# Task statement
When the word "none" shows up in a line of the data below, copy that whole line.

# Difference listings
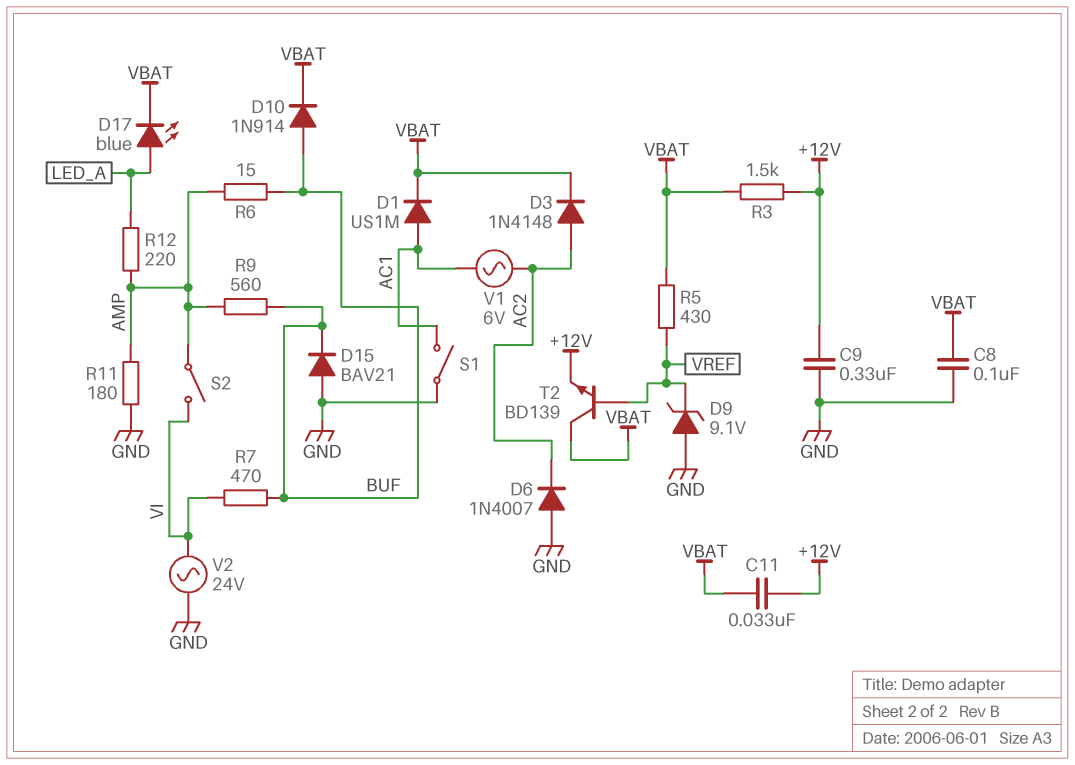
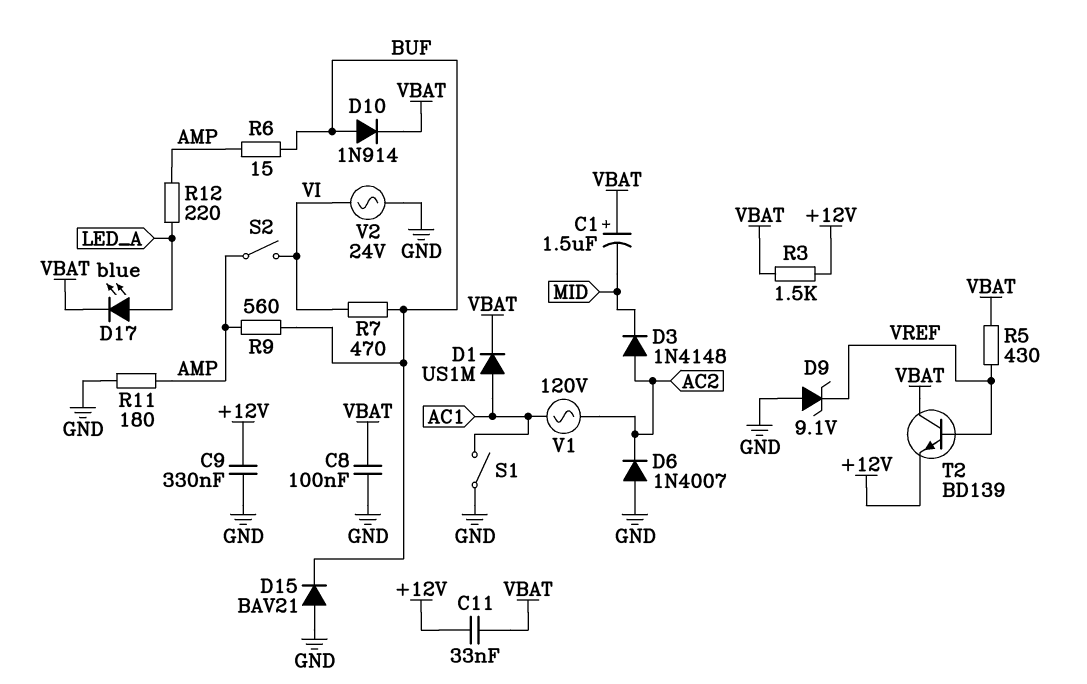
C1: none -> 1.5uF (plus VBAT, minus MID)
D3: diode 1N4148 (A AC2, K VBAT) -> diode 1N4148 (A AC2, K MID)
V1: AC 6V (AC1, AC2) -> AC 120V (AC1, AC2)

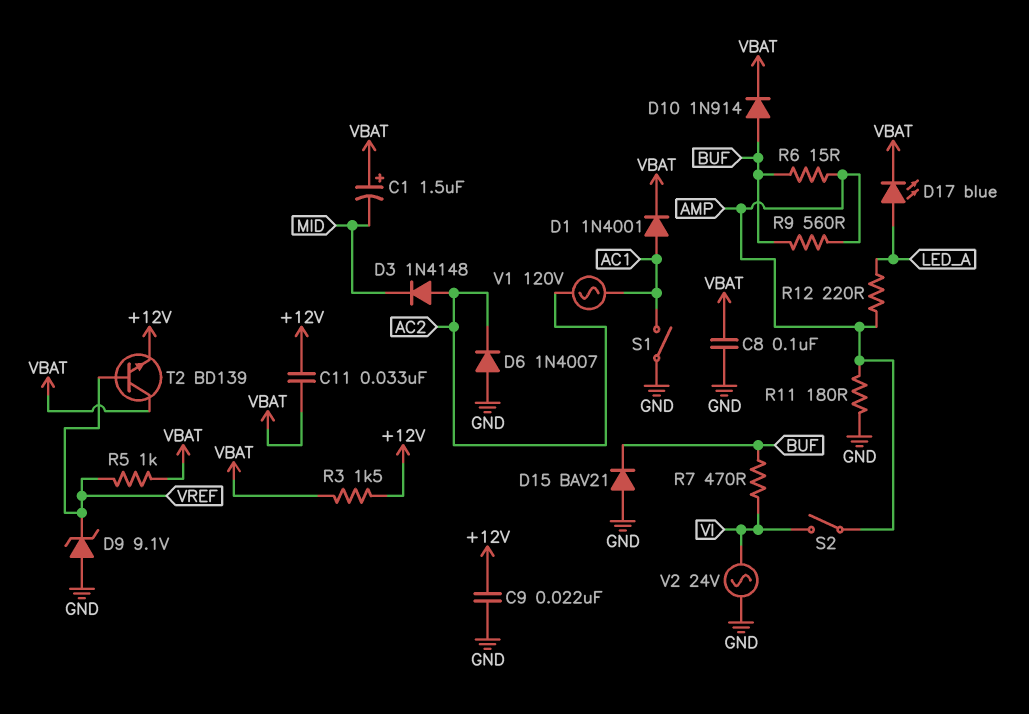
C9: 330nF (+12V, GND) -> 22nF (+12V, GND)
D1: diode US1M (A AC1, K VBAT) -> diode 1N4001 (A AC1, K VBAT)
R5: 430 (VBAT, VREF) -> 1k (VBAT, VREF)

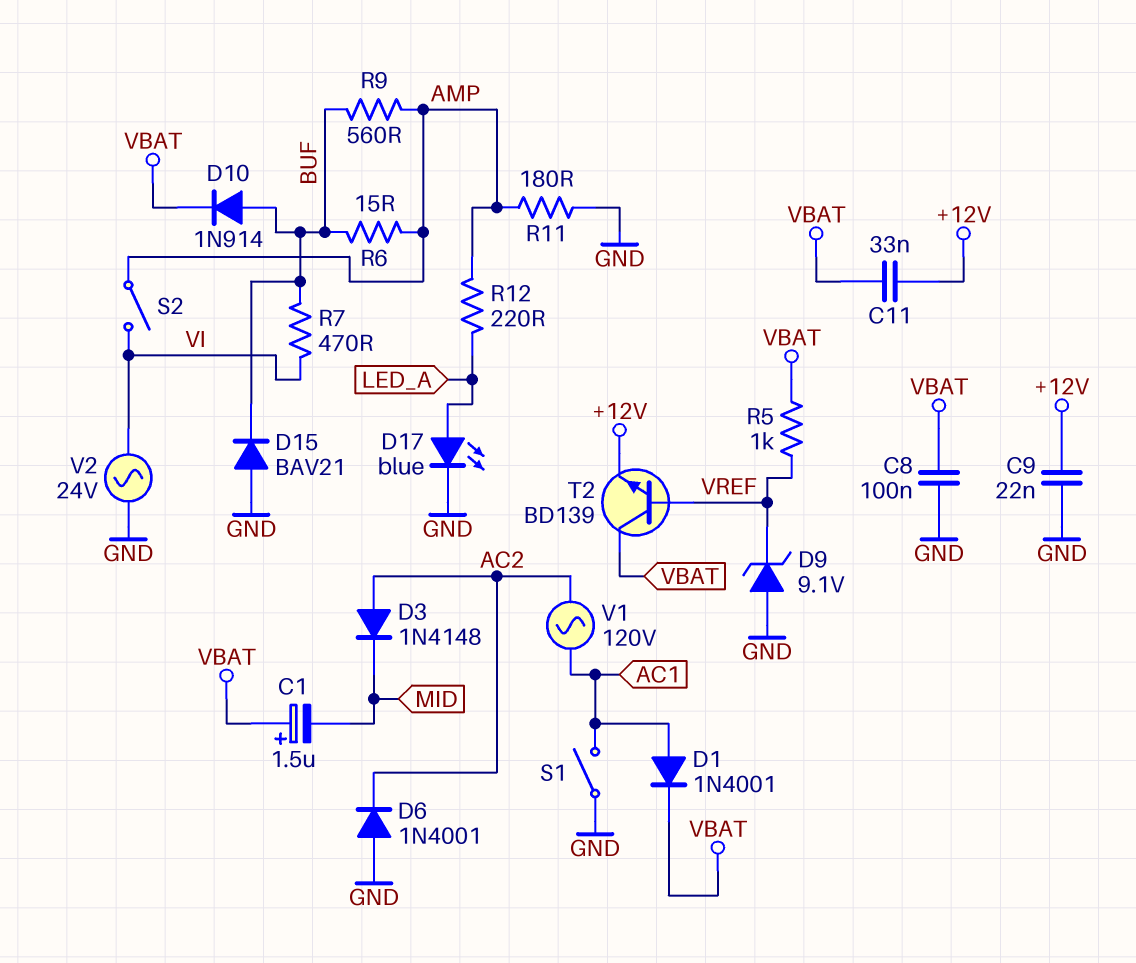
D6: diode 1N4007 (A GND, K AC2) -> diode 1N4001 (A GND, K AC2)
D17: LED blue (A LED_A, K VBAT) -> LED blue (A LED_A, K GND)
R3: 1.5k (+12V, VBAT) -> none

==

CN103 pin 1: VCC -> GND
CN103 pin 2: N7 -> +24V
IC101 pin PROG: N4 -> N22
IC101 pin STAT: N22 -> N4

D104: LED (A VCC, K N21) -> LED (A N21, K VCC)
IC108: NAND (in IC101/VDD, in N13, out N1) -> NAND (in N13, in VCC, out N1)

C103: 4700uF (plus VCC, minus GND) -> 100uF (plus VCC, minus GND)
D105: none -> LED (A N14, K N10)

--

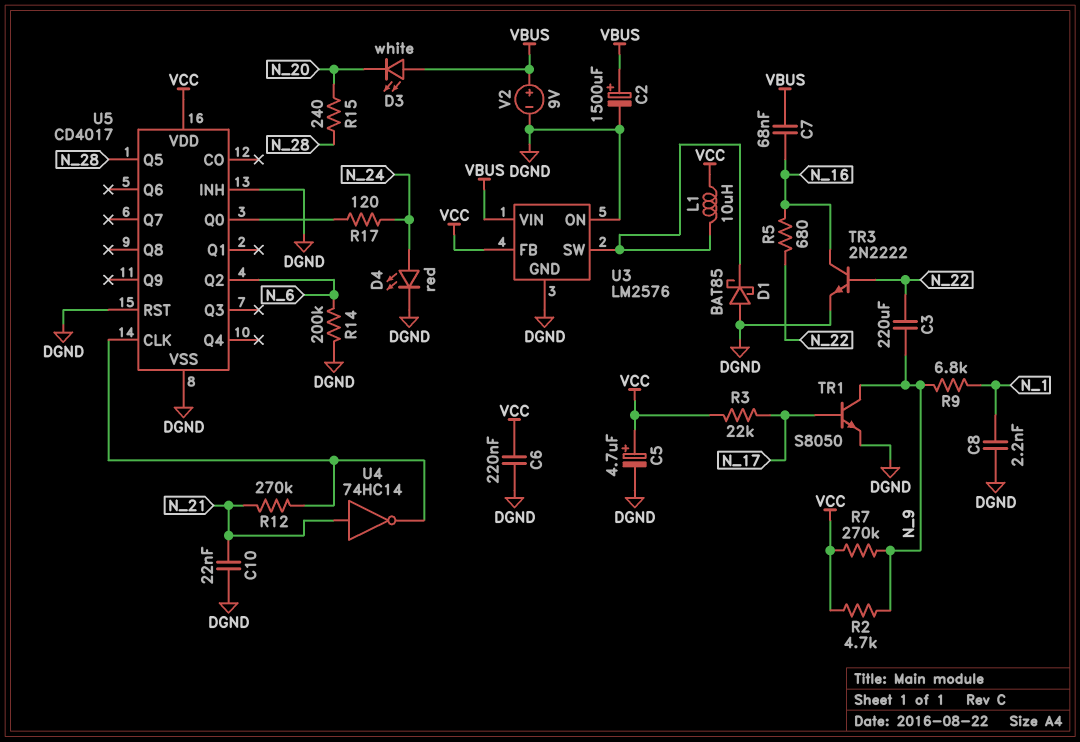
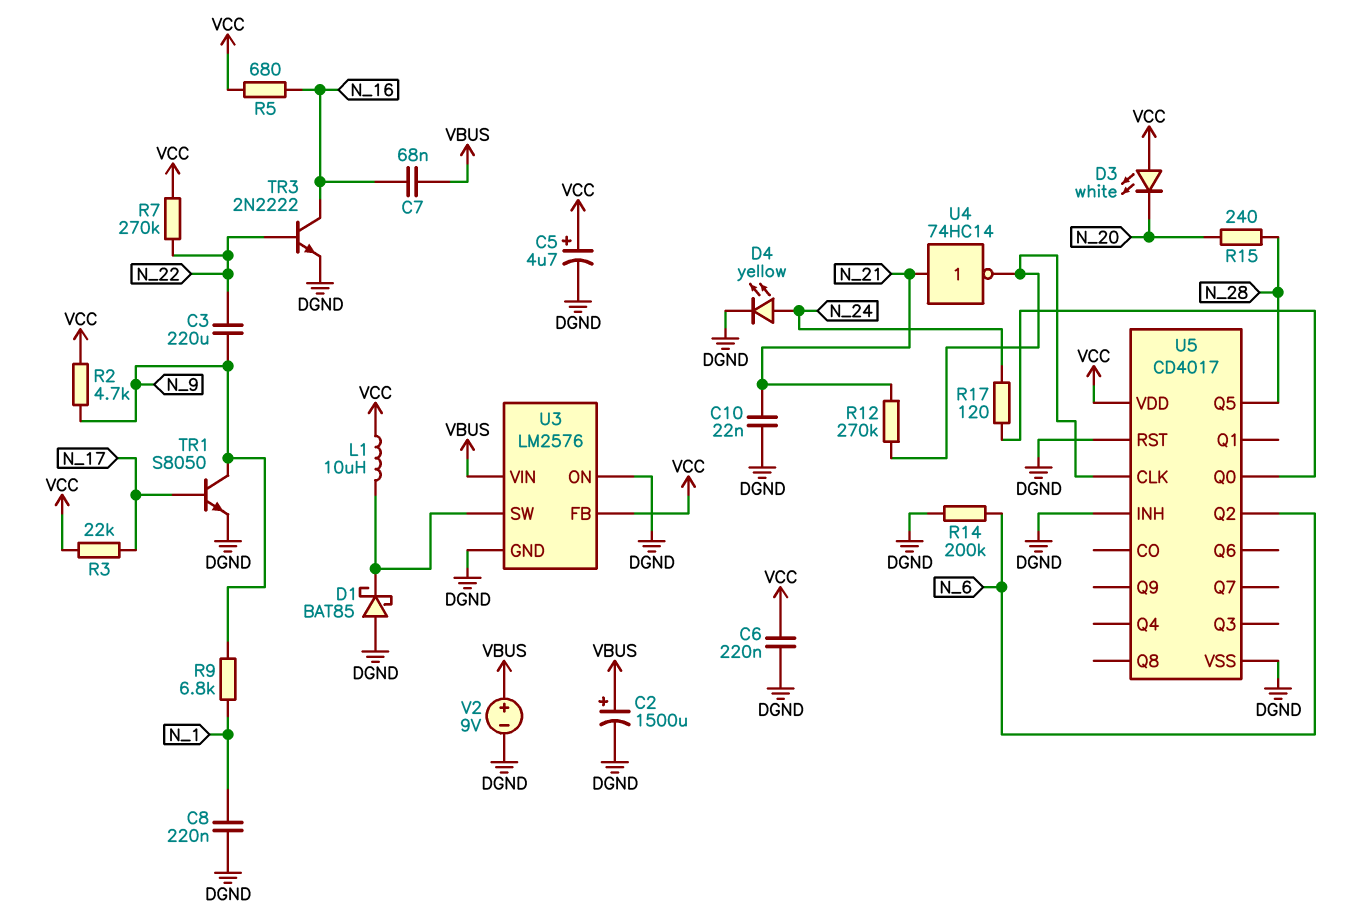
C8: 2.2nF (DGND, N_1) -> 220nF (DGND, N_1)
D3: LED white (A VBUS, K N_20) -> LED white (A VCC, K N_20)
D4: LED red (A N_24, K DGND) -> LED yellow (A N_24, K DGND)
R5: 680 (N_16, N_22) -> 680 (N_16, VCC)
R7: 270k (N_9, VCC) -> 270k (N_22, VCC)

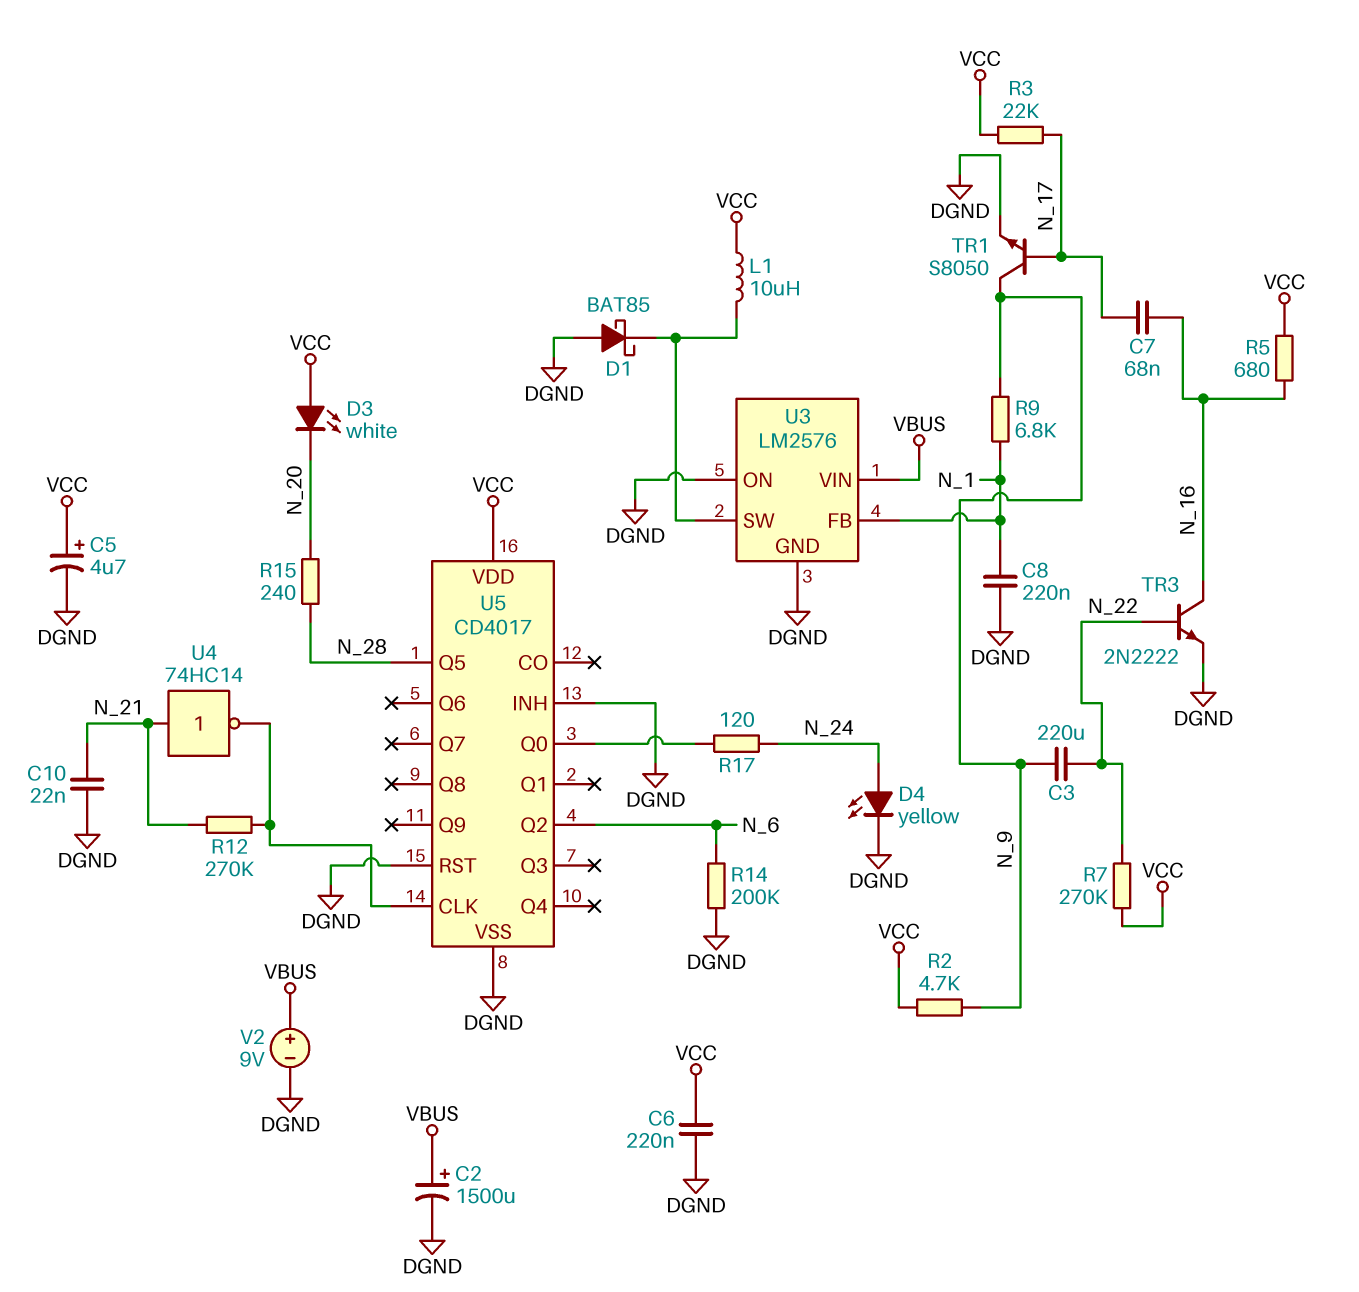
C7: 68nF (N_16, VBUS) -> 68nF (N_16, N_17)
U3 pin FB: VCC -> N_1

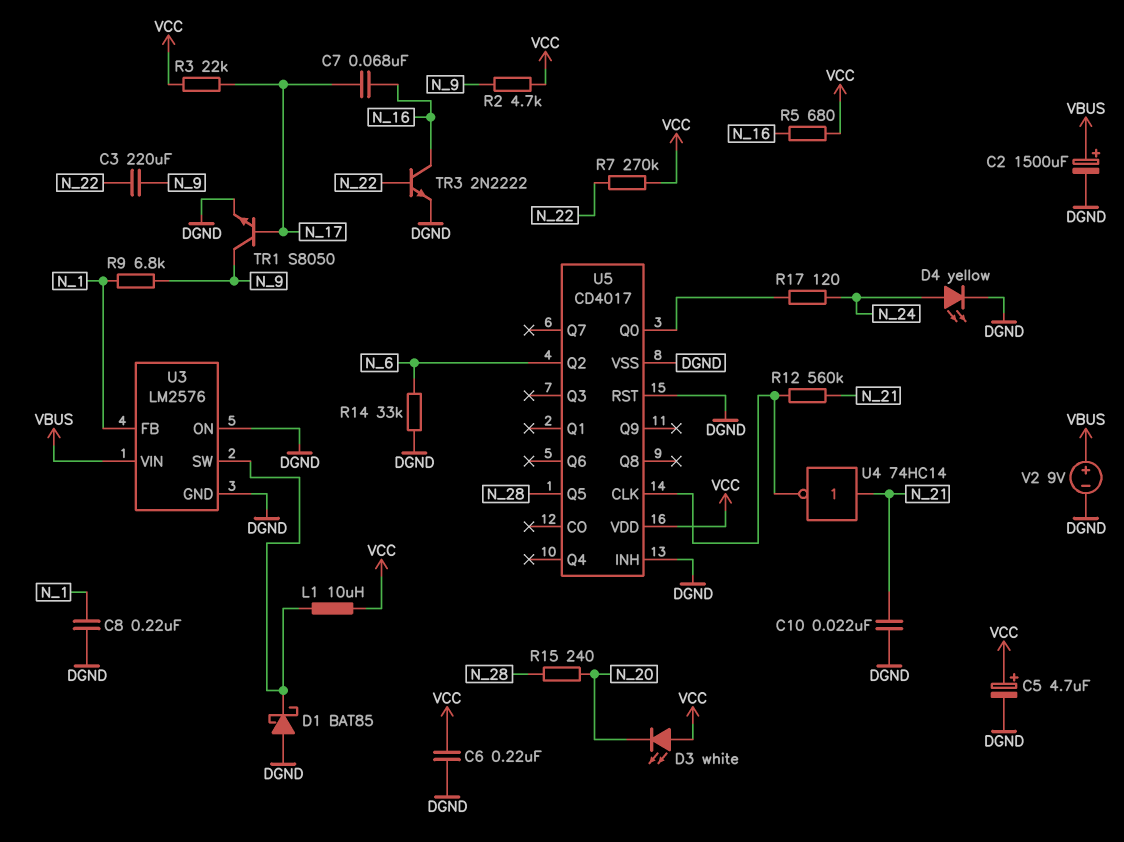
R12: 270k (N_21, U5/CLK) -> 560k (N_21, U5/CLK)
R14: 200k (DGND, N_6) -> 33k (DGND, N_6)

# Written response
C1: none -> 1.5uF (plus VBAT, minus MID)
R3: 1.5k (+12V, VBAT) -> none
D105: none -> LED (A N14, K N10)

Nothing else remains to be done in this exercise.